=== Directive ===
Duplicate the following lines exactly, leaving out the pictures.

[Collected data]

******************************

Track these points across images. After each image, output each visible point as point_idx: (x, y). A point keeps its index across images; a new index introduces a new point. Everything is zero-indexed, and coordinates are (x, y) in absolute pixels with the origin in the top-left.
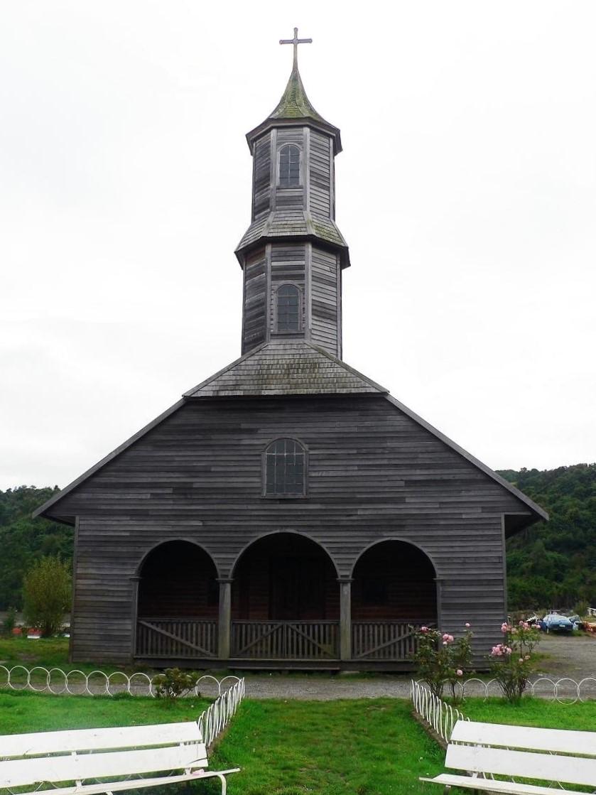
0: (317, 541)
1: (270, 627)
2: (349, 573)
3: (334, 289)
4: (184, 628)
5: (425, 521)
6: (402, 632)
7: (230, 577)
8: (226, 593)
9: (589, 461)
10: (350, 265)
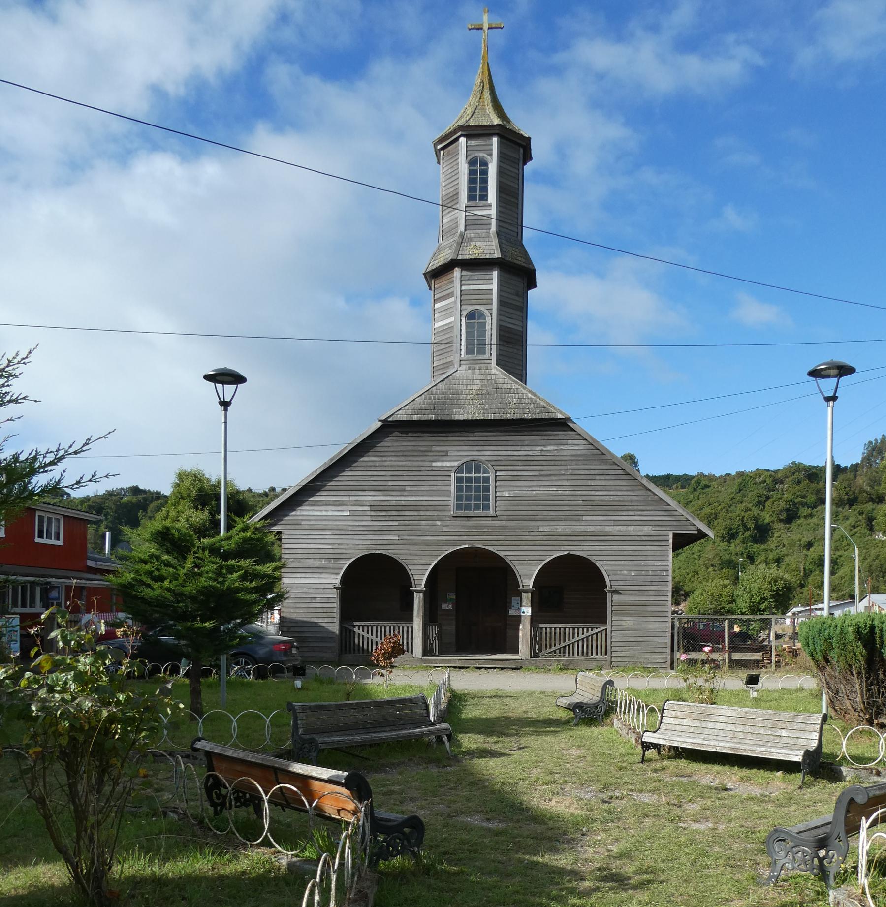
0: (501, 554)
1: (585, 630)
2: (531, 583)
3: (520, 314)
4: (383, 630)
5: (601, 537)
6: (576, 635)
7: (423, 586)
8: (418, 601)
9: (875, 435)
10: (535, 286)
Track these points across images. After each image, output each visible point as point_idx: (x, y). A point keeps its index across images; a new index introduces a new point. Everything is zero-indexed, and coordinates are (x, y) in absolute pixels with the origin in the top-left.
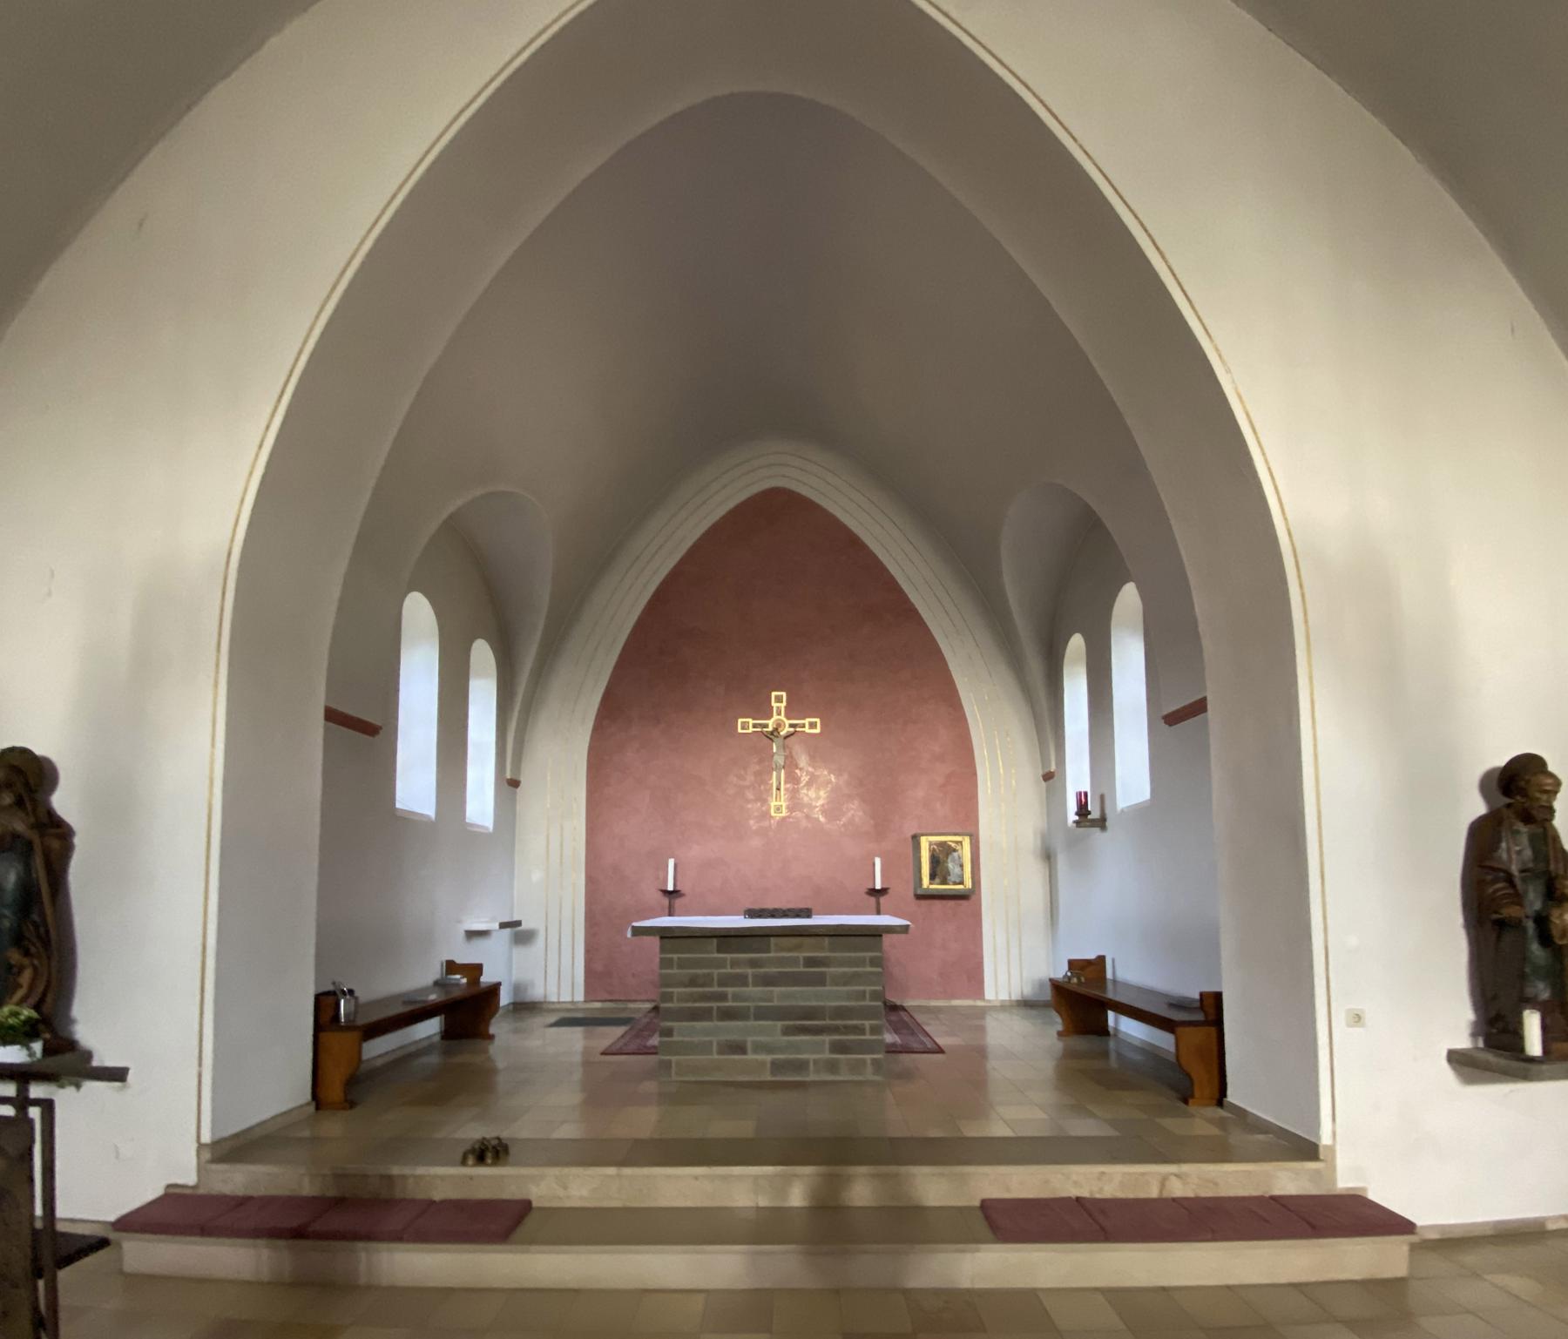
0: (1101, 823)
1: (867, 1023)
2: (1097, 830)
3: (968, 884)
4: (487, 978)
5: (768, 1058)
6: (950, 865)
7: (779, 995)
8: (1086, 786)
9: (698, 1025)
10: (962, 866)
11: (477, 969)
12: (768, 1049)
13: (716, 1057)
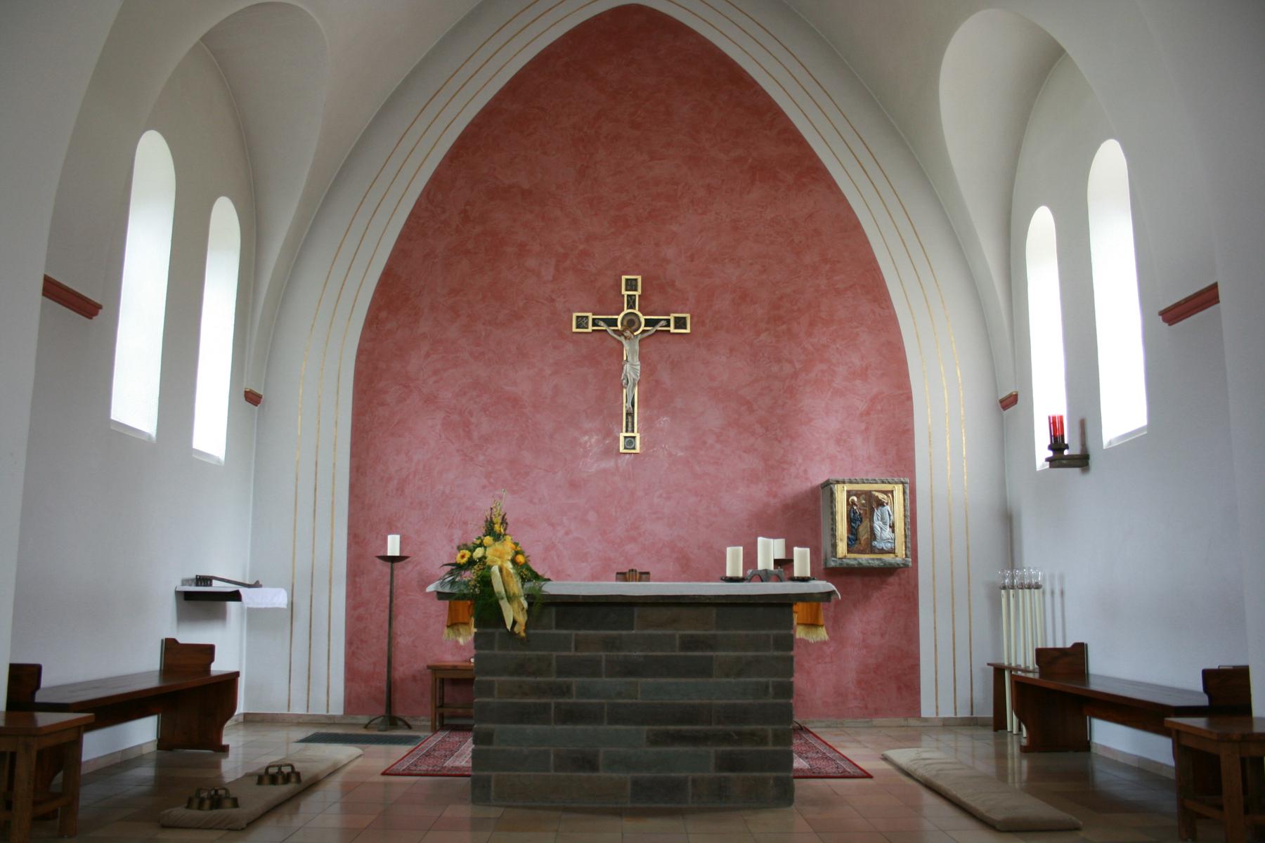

******************************

=== Result below ===
Track these points across images. After each image, output each visible point as point_idx: (x, y). A point keeps its index across images; a new index introduces a new point. Everything is zero-indexed, and coordinates are (x, y) in absolute pixels with the origin in the top-left.
0: (317, 541)
1: (270, 627)
2: (349, 573)
3: (334, 289)
4: (184, 628)
5: (425, 521)
6: (402, 632)
7: (230, 577)
8: (226, 593)
9: (589, 461)
10: (350, 265)
0: (501, 554)
1: (585, 630)
2: (531, 583)
3: (520, 314)
4: (383, 630)
5: (601, 537)
6: (576, 635)
7: (423, 586)
8: (418, 601)
9: (875, 435)
10: (535, 286)
Track these points across images. After each image, output each visible point as point_idx: (x, y). A point keeps its index across images; a new index introduces a new point. Everything is zero-indexed, and coordinates are (x, y) in absolute pixels with the origin in the top-left.
0: (1101, 823)
1: (867, 1023)
2: (1097, 830)
3: (968, 884)
4: (487, 978)
5: (768, 1058)
6: (950, 865)
7: (779, 995)
8: (1086, 786)
9: (698, 1025)
10: (962, 866)
11: (477, 969)
12: (768, 1049)
13: (716, 1057)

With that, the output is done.